---------- MATERIALS PROVIDED

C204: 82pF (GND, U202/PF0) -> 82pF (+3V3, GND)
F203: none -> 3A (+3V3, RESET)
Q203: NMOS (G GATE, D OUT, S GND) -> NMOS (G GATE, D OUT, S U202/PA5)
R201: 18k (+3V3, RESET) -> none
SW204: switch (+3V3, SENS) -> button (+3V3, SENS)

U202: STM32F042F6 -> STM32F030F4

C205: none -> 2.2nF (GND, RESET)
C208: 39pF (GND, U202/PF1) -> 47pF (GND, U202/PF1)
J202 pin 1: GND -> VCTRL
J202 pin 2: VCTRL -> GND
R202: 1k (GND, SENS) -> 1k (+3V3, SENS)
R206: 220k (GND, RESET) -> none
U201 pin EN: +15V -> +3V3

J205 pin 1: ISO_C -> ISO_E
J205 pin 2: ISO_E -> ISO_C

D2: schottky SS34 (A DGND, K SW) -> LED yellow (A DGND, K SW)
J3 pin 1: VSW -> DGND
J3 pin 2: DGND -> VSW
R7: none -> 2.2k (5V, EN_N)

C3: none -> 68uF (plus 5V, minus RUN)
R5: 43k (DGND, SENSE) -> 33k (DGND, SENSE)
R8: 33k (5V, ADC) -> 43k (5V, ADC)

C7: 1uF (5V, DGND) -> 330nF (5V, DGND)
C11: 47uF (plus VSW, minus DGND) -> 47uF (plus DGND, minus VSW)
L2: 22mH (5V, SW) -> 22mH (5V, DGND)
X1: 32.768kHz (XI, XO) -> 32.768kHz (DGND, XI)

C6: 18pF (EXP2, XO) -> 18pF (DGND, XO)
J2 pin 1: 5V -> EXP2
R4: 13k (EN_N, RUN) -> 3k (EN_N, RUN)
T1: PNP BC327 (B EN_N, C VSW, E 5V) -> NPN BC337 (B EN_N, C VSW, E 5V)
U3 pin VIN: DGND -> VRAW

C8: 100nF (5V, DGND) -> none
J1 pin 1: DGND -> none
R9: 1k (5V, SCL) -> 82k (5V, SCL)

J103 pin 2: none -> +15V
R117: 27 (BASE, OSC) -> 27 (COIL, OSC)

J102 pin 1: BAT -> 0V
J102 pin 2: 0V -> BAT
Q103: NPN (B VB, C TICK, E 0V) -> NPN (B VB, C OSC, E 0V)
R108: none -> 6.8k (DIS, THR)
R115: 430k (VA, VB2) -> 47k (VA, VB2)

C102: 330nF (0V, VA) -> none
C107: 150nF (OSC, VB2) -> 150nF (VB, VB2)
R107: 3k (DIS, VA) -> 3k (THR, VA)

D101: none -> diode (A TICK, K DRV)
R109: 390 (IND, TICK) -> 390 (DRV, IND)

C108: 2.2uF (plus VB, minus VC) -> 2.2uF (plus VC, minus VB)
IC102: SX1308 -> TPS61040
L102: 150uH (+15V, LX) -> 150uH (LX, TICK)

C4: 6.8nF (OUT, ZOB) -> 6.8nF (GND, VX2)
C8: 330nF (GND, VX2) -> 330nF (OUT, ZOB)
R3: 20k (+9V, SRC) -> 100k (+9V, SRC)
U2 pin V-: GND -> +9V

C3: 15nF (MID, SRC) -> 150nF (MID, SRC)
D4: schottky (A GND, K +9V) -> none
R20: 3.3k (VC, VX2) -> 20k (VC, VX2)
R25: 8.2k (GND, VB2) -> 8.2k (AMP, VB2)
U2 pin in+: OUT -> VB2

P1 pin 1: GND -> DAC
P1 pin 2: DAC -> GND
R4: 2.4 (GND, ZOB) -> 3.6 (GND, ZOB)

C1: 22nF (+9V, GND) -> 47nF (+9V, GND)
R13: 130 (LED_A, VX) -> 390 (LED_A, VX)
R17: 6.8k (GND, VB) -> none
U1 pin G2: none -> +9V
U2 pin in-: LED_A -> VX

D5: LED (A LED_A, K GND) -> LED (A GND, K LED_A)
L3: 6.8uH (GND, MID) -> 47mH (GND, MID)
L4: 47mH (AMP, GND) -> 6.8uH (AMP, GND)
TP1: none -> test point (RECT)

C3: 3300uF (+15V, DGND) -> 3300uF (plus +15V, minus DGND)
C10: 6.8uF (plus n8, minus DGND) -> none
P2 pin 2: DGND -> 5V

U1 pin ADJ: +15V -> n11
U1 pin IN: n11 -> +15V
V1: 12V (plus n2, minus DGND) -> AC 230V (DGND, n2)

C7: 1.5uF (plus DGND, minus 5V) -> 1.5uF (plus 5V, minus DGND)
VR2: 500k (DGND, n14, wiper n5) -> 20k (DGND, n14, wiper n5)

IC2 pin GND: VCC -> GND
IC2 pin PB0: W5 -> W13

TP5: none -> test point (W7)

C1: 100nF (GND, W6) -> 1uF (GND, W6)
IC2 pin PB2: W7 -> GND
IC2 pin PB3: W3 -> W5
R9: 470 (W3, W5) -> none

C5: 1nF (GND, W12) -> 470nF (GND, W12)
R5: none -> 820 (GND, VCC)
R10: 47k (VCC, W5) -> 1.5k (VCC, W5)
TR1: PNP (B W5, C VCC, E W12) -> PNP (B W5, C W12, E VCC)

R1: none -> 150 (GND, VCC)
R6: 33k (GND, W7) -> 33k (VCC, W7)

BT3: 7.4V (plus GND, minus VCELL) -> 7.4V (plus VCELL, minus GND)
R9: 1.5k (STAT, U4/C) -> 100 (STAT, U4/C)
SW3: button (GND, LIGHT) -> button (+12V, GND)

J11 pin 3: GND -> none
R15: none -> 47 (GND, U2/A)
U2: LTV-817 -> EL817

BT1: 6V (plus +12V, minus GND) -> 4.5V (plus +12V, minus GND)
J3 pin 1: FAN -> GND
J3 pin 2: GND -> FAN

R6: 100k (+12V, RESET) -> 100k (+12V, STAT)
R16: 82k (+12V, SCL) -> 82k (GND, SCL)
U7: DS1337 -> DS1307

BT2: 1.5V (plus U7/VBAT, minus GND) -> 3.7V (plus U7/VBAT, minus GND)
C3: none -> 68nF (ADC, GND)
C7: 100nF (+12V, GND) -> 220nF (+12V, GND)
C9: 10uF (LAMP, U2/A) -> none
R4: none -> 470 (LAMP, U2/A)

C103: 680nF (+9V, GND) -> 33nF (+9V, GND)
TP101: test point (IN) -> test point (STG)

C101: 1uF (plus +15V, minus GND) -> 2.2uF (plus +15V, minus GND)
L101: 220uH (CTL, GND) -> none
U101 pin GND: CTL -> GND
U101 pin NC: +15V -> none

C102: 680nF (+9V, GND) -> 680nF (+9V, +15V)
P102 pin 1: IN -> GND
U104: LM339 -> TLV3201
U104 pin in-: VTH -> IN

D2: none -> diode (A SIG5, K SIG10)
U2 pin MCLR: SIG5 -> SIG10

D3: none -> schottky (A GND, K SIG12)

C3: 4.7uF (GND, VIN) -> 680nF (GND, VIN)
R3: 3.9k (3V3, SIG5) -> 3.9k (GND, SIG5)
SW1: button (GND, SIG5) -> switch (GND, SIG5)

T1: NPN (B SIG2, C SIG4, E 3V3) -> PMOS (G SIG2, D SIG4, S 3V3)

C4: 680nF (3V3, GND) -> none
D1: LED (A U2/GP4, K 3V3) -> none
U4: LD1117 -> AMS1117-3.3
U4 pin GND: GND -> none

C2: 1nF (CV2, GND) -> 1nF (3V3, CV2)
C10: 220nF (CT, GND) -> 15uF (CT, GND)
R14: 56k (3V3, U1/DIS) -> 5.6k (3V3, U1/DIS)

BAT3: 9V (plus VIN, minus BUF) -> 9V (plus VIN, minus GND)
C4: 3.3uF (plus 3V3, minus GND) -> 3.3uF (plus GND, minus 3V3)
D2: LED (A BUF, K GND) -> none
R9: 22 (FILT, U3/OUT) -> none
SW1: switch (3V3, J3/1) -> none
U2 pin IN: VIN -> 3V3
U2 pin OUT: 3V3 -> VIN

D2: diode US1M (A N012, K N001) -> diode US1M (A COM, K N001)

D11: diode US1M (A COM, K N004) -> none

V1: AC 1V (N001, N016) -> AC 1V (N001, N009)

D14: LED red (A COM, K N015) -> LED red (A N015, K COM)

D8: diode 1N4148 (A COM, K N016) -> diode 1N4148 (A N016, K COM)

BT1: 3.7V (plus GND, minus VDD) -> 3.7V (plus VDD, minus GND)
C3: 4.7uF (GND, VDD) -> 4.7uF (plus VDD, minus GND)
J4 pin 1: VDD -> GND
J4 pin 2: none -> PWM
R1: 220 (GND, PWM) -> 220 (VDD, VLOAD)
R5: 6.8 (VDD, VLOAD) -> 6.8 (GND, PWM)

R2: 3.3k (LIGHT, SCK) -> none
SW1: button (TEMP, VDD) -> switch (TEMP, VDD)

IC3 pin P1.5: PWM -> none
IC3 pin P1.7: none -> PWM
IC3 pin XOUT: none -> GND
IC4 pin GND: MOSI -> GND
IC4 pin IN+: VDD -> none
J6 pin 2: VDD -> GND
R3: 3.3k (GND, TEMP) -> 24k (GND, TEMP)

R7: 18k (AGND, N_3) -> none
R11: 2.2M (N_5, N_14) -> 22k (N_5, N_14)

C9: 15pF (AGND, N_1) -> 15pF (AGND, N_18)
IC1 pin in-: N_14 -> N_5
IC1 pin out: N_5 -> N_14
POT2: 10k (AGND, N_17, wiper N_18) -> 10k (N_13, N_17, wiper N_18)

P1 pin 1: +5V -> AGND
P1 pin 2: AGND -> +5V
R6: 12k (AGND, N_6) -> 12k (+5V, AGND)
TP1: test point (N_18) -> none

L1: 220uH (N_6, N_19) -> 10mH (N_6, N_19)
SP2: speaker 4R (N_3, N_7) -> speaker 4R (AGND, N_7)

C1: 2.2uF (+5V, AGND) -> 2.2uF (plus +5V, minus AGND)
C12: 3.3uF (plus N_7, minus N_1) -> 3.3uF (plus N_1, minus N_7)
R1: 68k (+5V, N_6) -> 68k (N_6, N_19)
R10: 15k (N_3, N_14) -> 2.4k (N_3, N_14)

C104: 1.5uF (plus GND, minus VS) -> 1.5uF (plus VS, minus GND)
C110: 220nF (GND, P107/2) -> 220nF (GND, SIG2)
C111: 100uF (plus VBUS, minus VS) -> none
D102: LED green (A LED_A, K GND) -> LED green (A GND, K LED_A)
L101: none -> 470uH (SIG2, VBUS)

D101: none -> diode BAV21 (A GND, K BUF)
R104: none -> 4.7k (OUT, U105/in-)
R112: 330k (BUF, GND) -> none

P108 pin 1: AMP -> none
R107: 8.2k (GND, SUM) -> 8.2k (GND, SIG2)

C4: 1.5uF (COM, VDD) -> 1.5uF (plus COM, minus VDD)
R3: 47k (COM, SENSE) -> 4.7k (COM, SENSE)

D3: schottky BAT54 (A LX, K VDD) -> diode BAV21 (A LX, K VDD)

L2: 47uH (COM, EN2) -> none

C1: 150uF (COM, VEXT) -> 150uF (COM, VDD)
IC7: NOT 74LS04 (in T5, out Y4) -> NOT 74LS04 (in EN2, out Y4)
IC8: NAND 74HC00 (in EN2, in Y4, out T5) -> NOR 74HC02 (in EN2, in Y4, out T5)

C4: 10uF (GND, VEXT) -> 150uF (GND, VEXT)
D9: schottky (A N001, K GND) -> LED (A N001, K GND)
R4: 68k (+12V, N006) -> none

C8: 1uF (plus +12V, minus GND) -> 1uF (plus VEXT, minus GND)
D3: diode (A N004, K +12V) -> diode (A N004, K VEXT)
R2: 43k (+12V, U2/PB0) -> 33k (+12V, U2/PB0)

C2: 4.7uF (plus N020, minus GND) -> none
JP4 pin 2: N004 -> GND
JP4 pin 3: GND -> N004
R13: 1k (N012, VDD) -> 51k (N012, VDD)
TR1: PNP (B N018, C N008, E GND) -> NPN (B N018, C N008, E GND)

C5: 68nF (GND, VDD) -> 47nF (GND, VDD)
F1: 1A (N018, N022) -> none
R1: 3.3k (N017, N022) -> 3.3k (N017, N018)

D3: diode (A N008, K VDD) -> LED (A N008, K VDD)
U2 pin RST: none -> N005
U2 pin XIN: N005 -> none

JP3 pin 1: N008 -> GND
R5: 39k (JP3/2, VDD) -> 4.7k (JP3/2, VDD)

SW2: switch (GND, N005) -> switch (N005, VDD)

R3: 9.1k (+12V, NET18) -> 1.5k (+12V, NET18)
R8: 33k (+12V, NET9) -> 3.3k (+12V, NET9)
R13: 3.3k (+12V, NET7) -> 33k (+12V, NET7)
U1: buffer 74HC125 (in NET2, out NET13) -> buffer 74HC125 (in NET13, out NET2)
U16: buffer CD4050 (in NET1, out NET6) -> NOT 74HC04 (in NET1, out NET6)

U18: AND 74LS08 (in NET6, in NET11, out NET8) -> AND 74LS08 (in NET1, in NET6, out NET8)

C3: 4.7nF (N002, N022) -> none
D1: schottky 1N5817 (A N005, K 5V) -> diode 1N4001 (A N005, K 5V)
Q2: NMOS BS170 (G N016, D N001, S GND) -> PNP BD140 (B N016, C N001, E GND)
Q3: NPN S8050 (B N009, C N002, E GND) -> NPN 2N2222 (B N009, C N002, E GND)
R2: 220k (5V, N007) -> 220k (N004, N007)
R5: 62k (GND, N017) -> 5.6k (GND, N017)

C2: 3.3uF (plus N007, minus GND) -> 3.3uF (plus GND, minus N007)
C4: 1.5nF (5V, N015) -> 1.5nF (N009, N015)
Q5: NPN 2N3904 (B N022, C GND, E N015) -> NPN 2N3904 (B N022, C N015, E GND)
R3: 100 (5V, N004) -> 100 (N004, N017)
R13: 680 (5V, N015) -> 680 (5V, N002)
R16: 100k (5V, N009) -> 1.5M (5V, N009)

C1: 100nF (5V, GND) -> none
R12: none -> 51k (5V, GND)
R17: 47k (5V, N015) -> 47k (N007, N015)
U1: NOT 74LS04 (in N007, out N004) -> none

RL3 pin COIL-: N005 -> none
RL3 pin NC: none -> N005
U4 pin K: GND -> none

--------------------

• [ACTIVITY]
When you answer, output each line of the data exactly as given, from its first line up to and including the one with "C3: none -> 68uF (plus 5V, minus RUN)".

• [TASK ANSWER]
C204: 82pF (GND, U202/PF0) -> 82pF (+3V3, GND)
F203: none -> 3A (+3V3, RESET)
Q203: NMOS (G GATE, D OUT, S GND) -> NMOS (G GATE, D OUT, S U202/PA5)
R201: 18k (+3V3, RESET) -> none
SW204: switch (+3V3, SENS) -> button (+3V3, SENS)

U202: STM32F042F6 -> STM32F030F4

C205: none -> 2.2nF (GND, RESET)
C208: 39pF (GND, U202/PF1) -> 47pF (GND, U202/PF1)
J202 pin 1: GND -> VCTRL
J202 pin 2: VCTRL -> GND
R202: 1k (GND, SENS) -> 1k (+3V3, SENS)
R206: 220k (GND, RESET) -> none
U201 pin EN: +15V -> +3V3

J205 pin 1: ISO_C -> ISO_E
J205 pin 2: ISO_E -> ISO_C

D2: schottky SS34 (A DGND, K SW) -> LED yellow (A DGND, K SW)
J3 pin 1: VSW -> DGND
J3 pin 2: DGND -> VSW
R7: none -> 2.2k (5V, EN_N)

C3: none -> 68uF (plus 5V, minus RUN)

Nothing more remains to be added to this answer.